++++ Exercise materials ++++

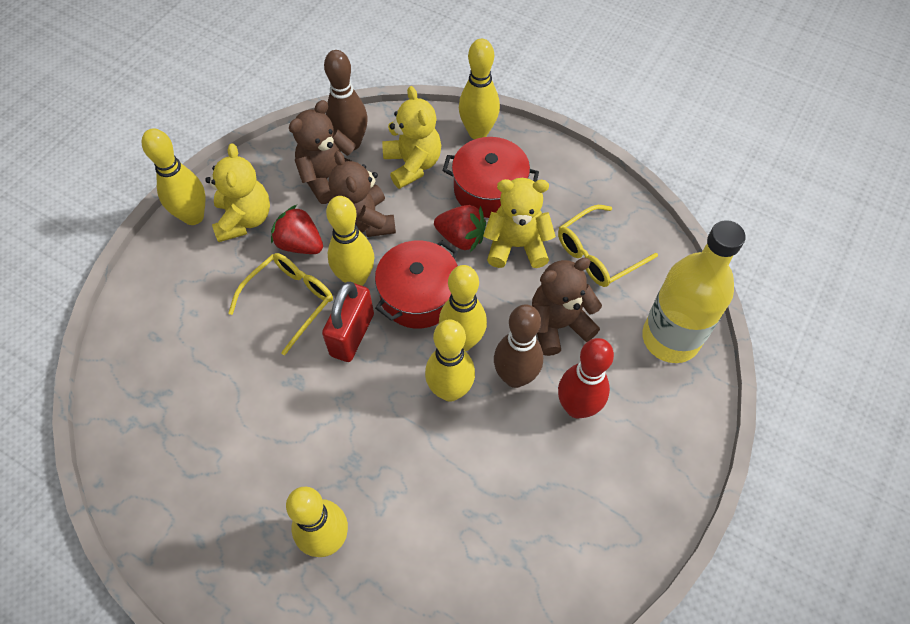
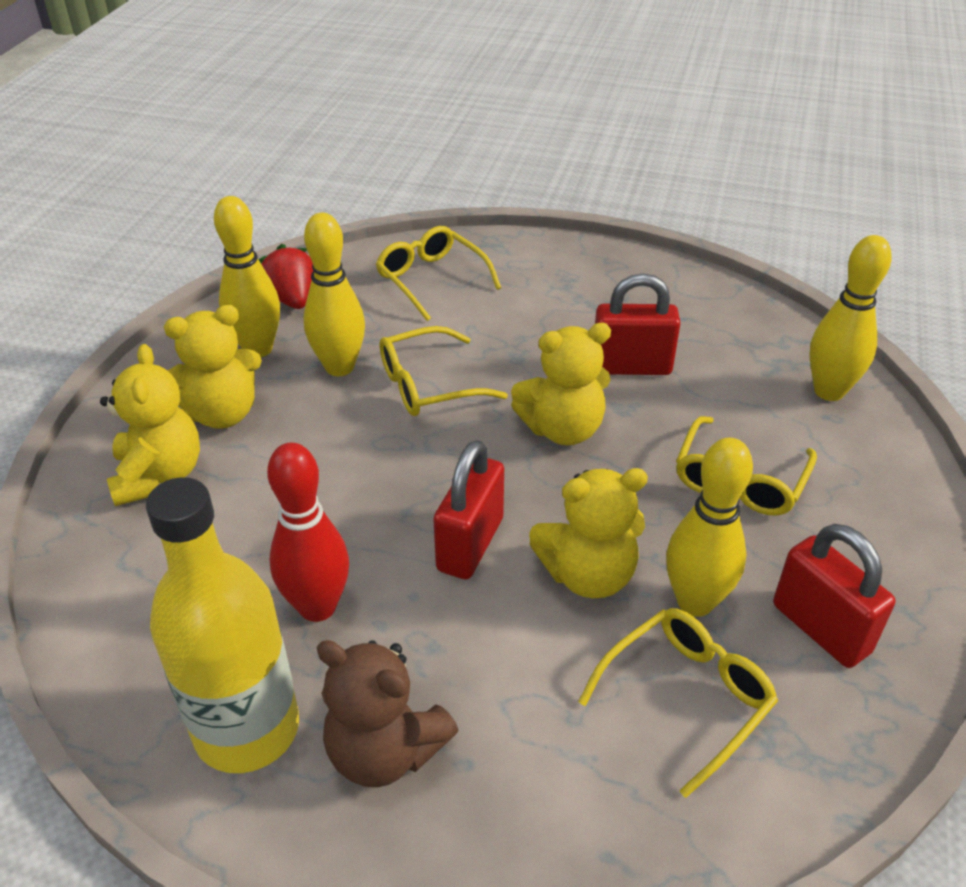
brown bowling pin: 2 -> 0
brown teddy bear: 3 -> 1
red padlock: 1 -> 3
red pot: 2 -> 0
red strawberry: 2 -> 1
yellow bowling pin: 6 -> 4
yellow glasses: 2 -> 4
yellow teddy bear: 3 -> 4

++++

What you are asked to do. Show each line in the entries that holds the string "brown".

Solution for this exercise.
brown bowling pin: 2 -> 0
brown teddy bear: 3 -> 1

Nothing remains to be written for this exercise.